INPUT MATERIAL:
------------

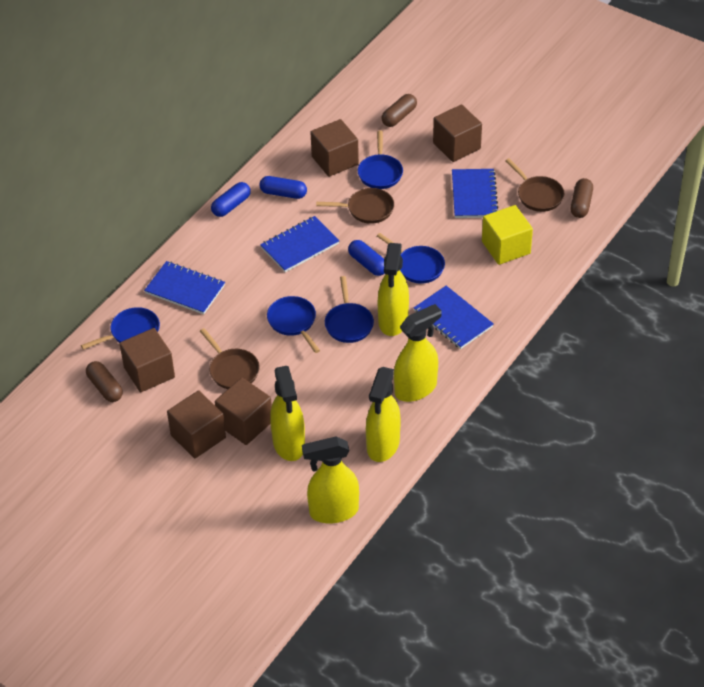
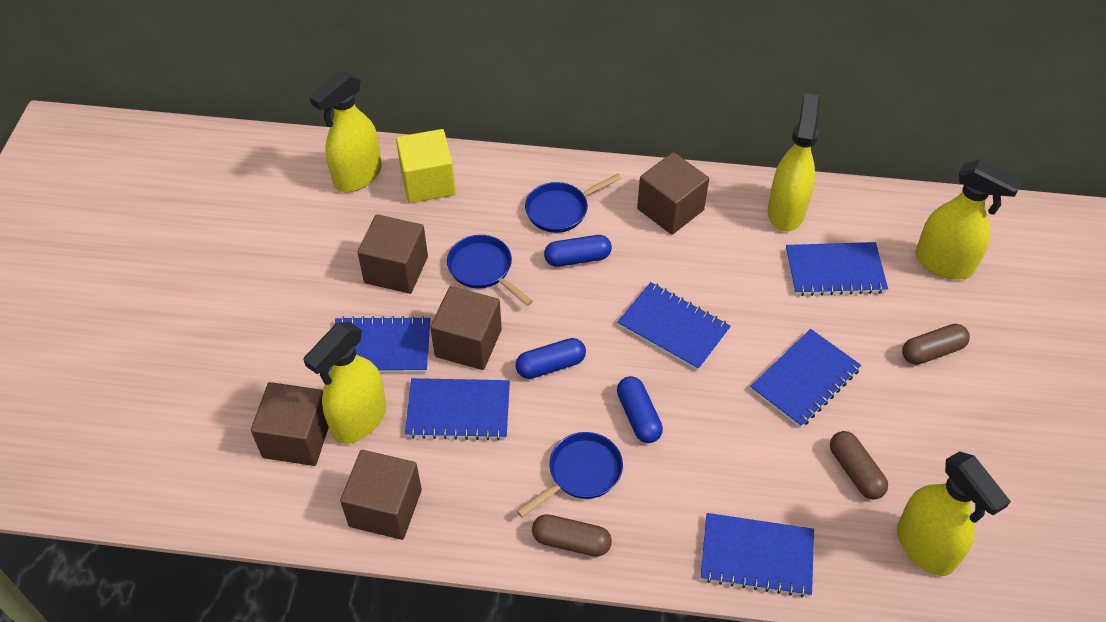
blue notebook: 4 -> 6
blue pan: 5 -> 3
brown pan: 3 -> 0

------------

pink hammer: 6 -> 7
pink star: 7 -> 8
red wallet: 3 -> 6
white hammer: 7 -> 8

------------

GOAL OF THE EXERCISE: Give back exactly the lines of the listing above that run from the line with "pink hammer: 6 -> 7" to the line with "white hammer: 7 -> 8", inclusive.

RESULT:
pink hammer: 6 -> 7
pink star: 7 -> 8
red wallet: 3 -> 6
white hammer: 7 -> 8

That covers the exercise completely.